Copy, word for word, the lines of the entries below between the one with "yellow square: (138, 70) -> (78, 53), moved" and the one with "red line: (134, 45) -> (215, 92), turned -36", inclusive, and leave out everything else.

**********

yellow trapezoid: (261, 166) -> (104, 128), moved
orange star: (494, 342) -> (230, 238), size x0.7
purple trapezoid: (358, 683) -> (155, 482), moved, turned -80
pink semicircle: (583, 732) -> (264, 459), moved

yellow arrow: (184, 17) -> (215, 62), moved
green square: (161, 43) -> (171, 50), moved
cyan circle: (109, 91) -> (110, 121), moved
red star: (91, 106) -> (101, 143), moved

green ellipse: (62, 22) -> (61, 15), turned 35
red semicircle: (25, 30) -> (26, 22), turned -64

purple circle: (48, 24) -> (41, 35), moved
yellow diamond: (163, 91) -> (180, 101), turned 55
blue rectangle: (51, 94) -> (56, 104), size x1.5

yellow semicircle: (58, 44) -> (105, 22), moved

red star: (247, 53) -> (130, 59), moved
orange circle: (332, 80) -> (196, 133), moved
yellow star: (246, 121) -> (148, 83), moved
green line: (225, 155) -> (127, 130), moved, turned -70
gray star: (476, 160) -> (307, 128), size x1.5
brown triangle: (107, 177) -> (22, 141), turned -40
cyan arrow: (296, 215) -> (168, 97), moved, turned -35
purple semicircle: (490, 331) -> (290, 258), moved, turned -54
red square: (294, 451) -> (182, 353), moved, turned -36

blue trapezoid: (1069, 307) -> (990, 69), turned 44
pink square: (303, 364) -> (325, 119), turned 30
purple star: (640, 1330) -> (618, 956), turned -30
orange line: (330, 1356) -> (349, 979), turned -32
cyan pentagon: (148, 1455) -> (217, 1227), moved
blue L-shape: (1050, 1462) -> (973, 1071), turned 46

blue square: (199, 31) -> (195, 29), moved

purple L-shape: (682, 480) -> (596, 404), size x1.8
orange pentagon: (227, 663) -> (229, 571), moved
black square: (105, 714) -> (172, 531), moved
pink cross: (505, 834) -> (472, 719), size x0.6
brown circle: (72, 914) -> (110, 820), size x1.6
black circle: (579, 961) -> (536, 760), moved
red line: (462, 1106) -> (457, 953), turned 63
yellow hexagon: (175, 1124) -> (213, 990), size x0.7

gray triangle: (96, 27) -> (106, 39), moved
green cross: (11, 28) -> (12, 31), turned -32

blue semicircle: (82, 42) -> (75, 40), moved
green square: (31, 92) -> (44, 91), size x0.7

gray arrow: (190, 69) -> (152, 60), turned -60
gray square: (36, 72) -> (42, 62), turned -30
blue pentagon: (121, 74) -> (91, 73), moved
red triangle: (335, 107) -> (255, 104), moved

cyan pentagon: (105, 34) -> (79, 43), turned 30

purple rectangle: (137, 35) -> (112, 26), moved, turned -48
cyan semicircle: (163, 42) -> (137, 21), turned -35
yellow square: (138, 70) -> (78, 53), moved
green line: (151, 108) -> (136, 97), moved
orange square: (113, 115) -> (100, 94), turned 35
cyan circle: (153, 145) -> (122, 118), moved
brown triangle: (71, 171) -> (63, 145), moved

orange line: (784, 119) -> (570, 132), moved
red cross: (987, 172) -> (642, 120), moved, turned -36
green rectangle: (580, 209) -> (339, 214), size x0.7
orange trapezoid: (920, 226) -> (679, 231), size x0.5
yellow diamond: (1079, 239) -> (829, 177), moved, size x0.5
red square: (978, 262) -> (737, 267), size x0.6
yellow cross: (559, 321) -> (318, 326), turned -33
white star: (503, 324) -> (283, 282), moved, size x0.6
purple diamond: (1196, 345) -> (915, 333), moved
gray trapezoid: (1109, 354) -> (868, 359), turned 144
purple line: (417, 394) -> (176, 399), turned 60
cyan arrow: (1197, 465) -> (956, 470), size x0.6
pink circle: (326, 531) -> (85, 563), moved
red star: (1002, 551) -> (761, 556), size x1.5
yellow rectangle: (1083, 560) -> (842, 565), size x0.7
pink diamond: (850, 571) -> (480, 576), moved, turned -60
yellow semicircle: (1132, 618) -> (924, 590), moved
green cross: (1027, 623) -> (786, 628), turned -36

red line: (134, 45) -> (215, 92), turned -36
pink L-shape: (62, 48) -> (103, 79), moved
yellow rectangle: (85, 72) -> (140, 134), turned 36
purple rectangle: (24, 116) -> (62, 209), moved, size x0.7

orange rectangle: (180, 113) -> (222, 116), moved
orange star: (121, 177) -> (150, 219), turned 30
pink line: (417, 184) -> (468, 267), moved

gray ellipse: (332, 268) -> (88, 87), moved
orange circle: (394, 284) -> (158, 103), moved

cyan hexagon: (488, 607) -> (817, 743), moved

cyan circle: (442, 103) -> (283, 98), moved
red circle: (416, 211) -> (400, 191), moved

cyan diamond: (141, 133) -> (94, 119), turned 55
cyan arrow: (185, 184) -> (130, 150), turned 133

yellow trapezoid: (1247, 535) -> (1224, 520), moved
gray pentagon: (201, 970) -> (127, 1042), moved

**********

Result.
yellow square: (138, 70) -> (78, 53), moved
green line: (151, 108) -> (136, 97), moved
orange square: (113, 115) -> (100, 94), turned 35
cyan circle: (153, 145) -> (122, 118), moved
brown triangle: (71, 171) -> (63, 145), moved

orange line: (784, 119) -> (570, 132), moved
red cross: (987, 172) -> (642, 120), moved, turned -36
green rectangle: (580, 209) -> (339, 214), size x0.7
orange trapezoid: (920, 226) -> (679, 231), size x0.5
yellow diamond: (1079, 239) -> (829, 177), moved, size x0.5
red square: (978, 262) -> (737, 267), size x0.6
yellow cross: (559, 321) -> (318, 326), turned -33
white star: (503, 324) -> (283, 282), moved, size x0.6
purple diamond: (1196, 345) -> (915, 333), moved
gray trapezoid: (1109, 354) -> (868, 359), turned 144
purple line: (417, 394) -> (176, 399), turned 60
cyan arrow: (1197, 465) -> (956, 470), size x0.6
pink circle: (326, 531) -> (85, 563), moved
red star: (1002, 551) -> (761, 556), size x1.5
yellow rectangle: (1083, 560) -> (842, 565), size x0.7
pink diamond: (850, 571) -> (480, 576), moved, turned -60
yellow semicircle: (1132, 618) -> (924, 590), moved
green cross: (1027, 623) -> (786, 628), turned -36

red line: (134, 45) -> (215, 92), turned -36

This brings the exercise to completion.